## WHAT YOU NEED TO DO
Sort through the data and copy the lines holding the word "right".

## DATA SECTION
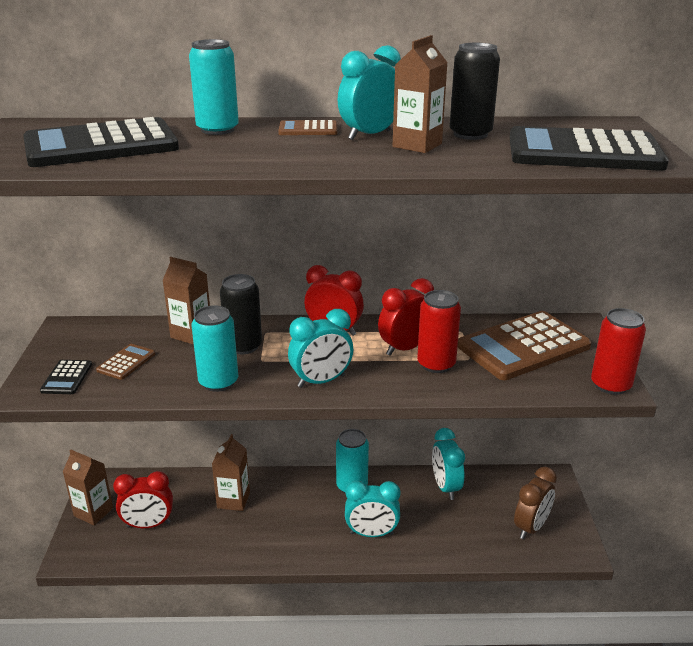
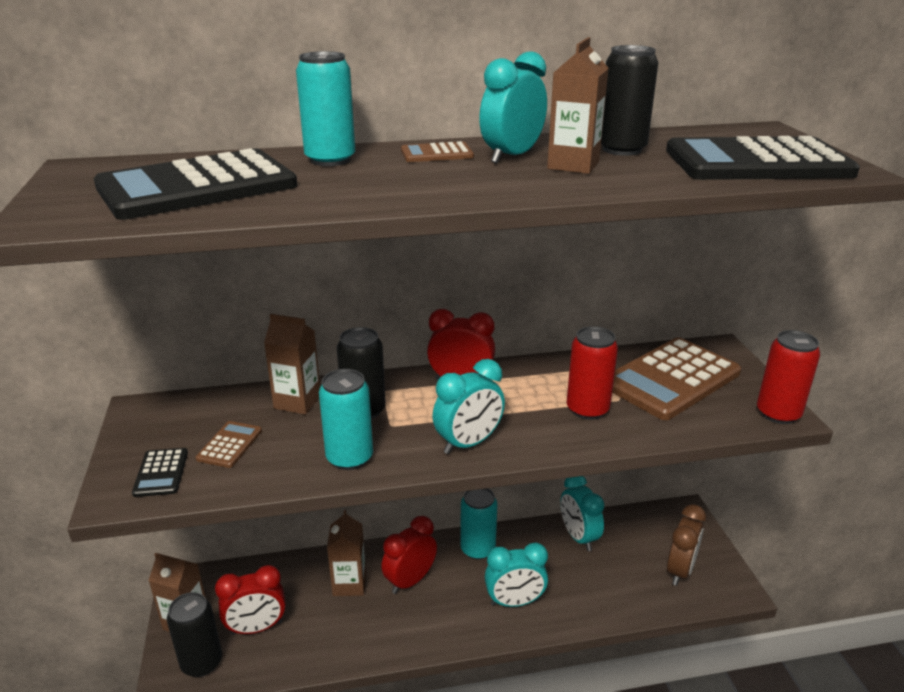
camera: 10 degrees left, 0 degrees up
red clock [378,278,434,356] -> red clock moved to [381,516,437,594]
none -> black can [167,592,222,677]

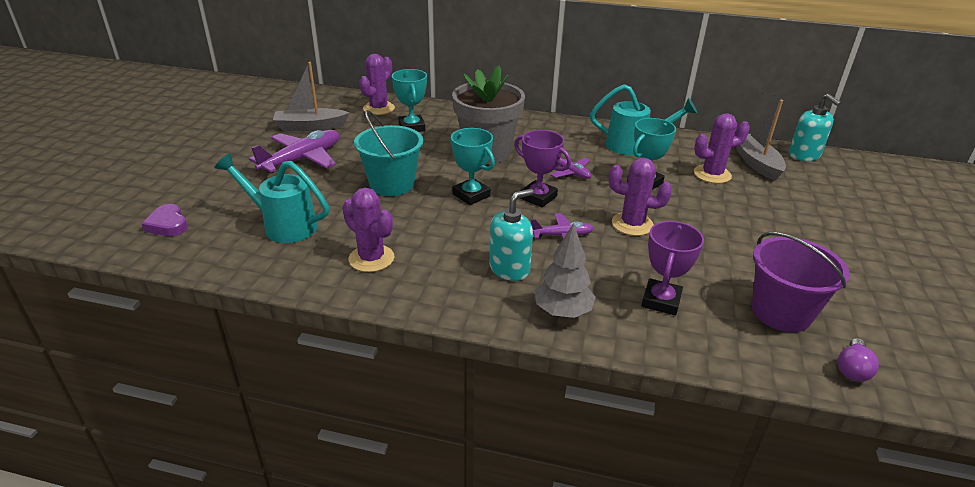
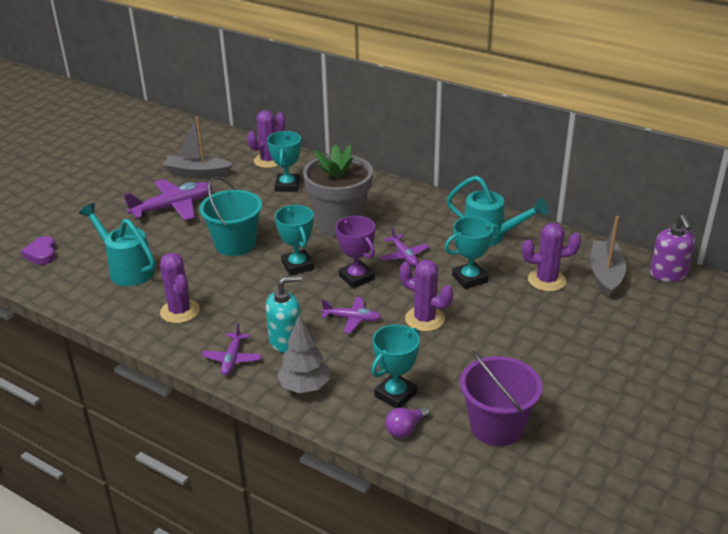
camera: 20 degrees right, 0 degrees up
purple trophy [641,221,704,316] -> turquoise trophy [371,325,420,408]
turquoise soap dispenser [789,94,841,161] -> purple soap dispenser [650,215,695,282]
purple light bulb [838,338,879,382] -> purple light bulb moved to [385,406,430,438]
none -> purple plane [201,323,262,376]

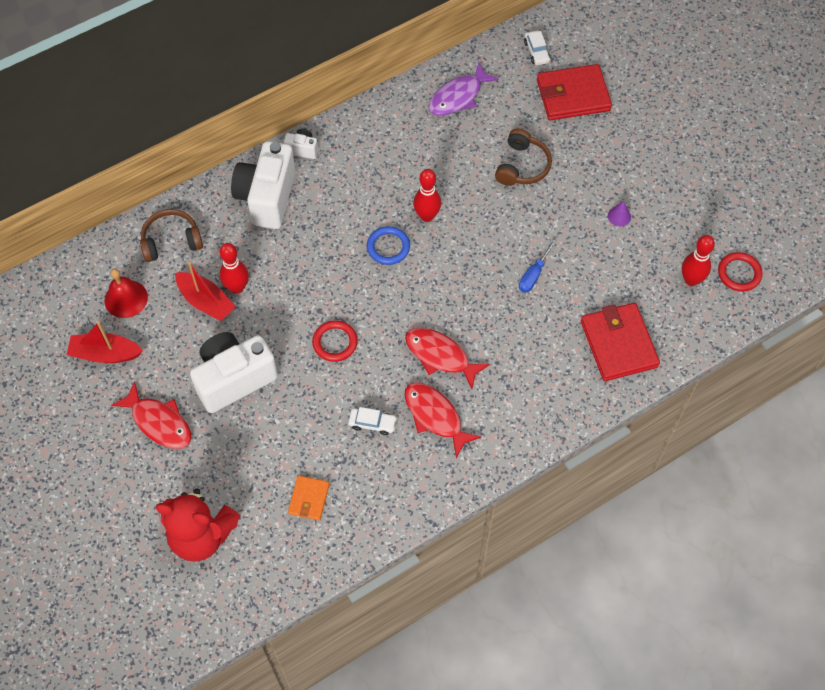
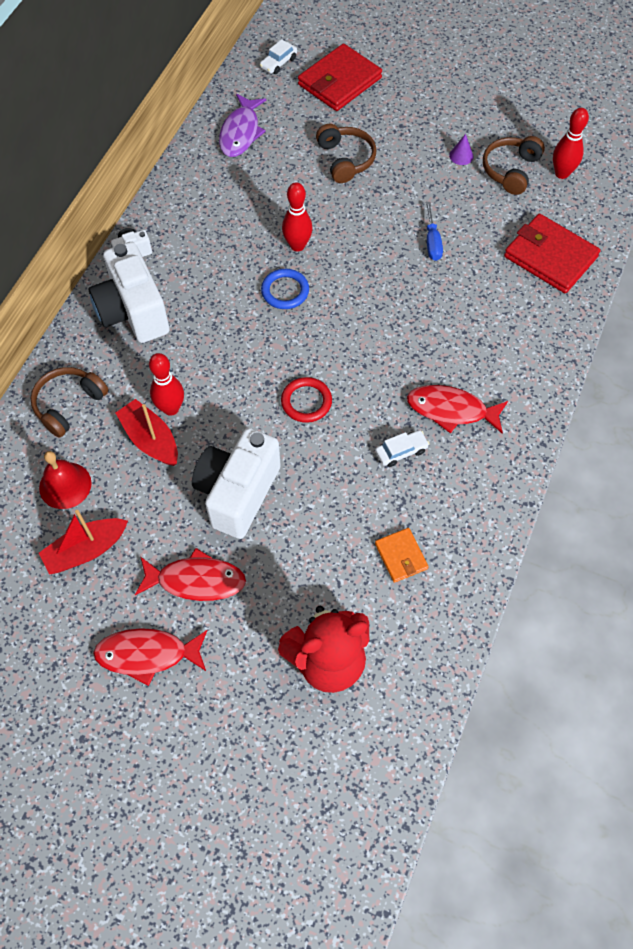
camera: 35 degrees left, 0 degrees up
red boat [175,262,236,321] -> red boat turned 135 degrees counterclockwise [115,399,178,466]
red fish [405,328,490,389] -> red fish moved to [93,628,208,686]
white car [524,31,550,65] -> white car turned 90 degrees clockwise [260,39,297,74]
red ring [718,252,762,291] -> none
none -> brown headphones [483,136,545,195]

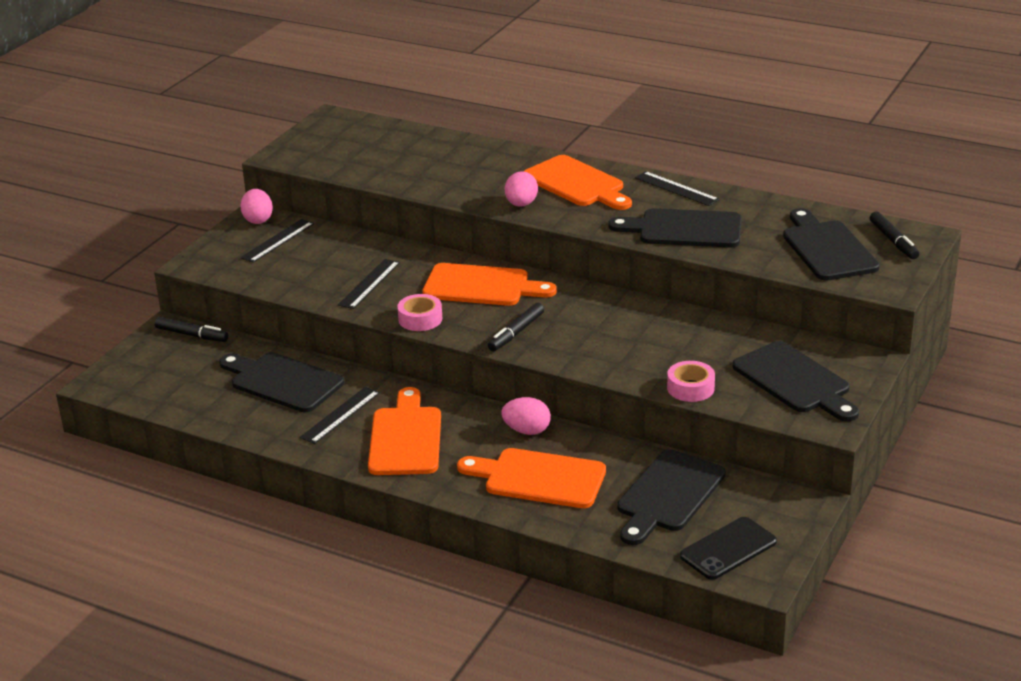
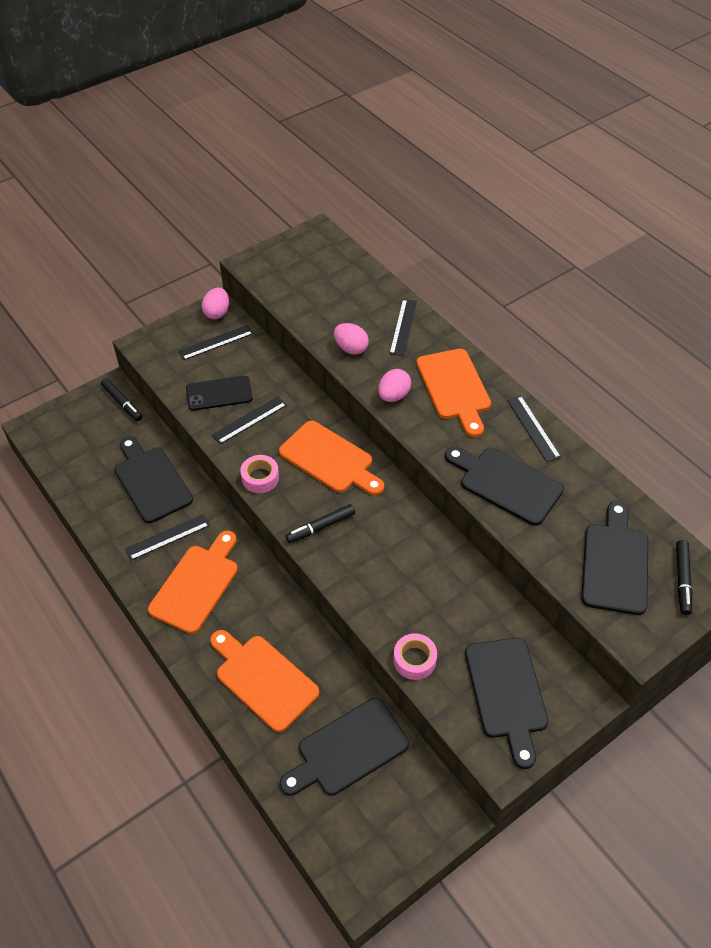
camera: 25 degrees right, 20 degrees up
pink egg [501,397,551,435] -> pink egg moved to [334,323,369,355]
black phone [680,517,777,580] -> black phone moved to [186,376,253,411]
none -> black ruler [389,299,417,356]

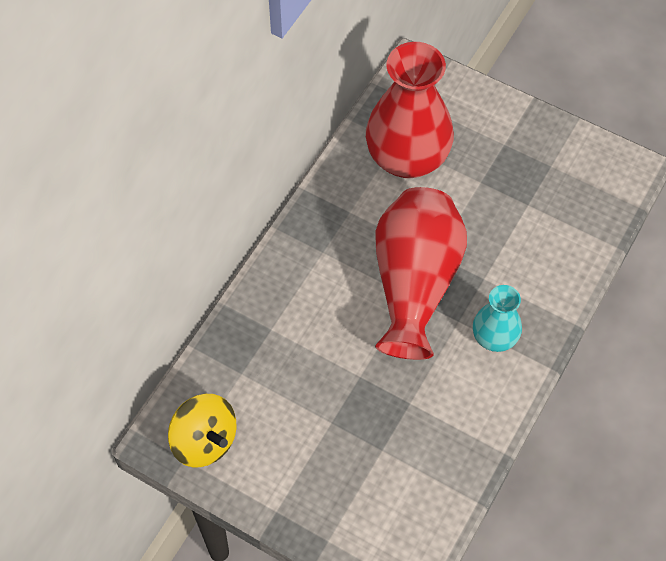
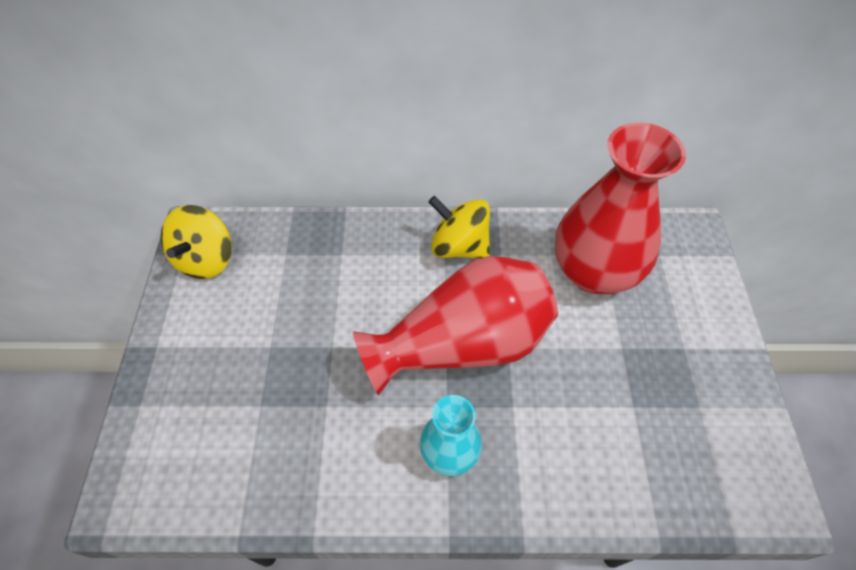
camera: 60 degrees right, 5 degrees down
none -> yellow spinning top [428,196,490,258]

## ANSWER BOX
camera: 20 degrees right, 0 degrees up
camera: 25 degrees right, 20 degrees up
camera: 60 degrees right, 5 degrees down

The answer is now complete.